What is expected
After finding the line with "red cylinder: 0 -> 2", restate it and each remaining line of the material word for word, omitting every picture.

Source data
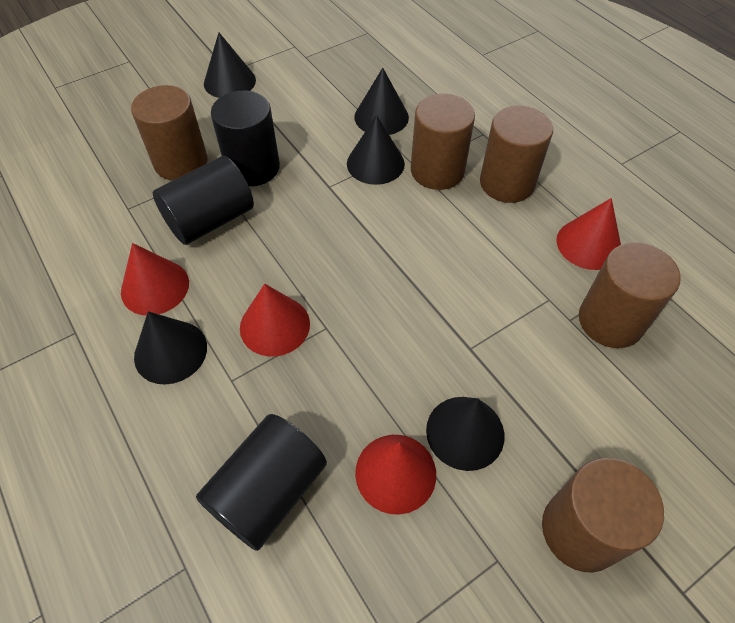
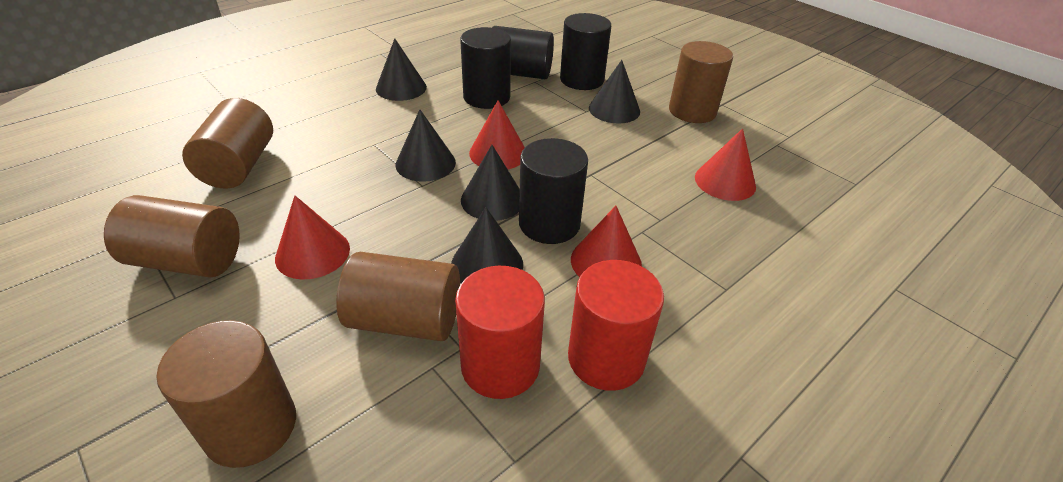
black cylinder: 3 -> 4
red cylinder: 0 -> 2

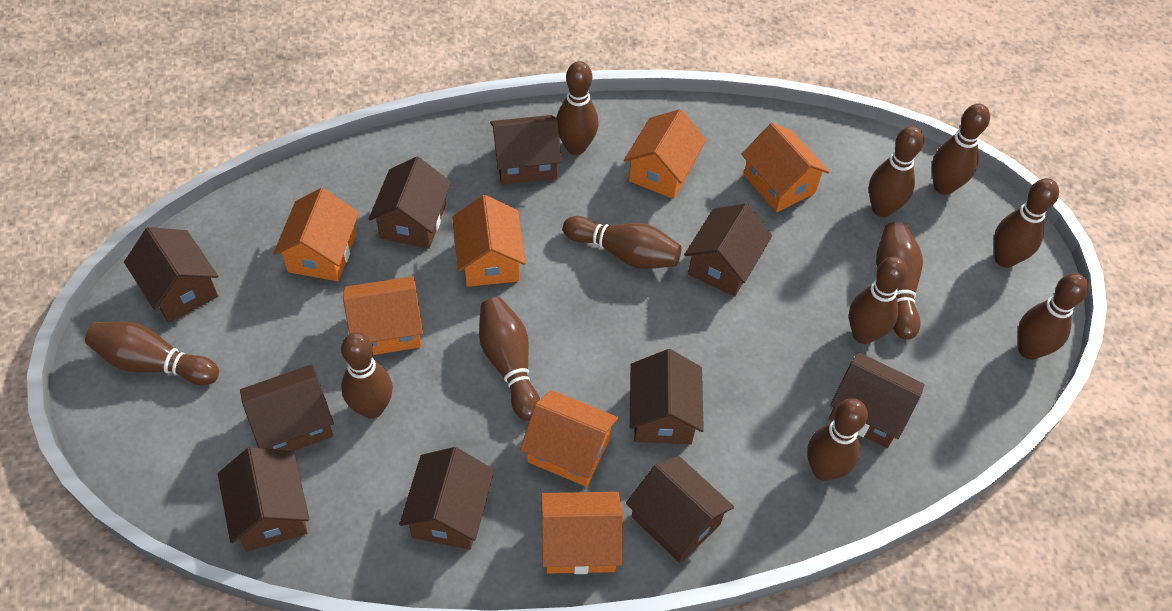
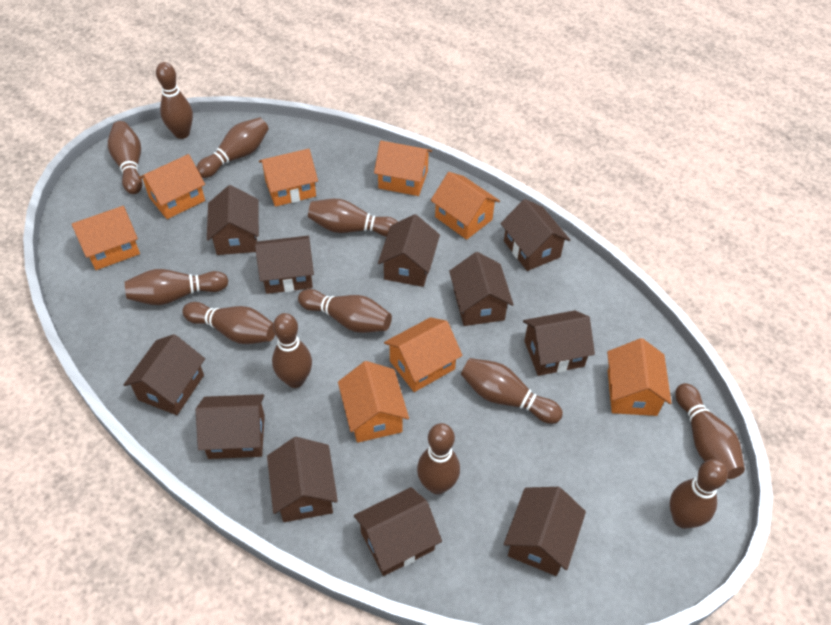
brown house: 10 -> 11
orange house: 7 -> 8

Exercise result
red cylinder: 0 -> 2

brown house: 10 -> 11
orange house: 7 -> 8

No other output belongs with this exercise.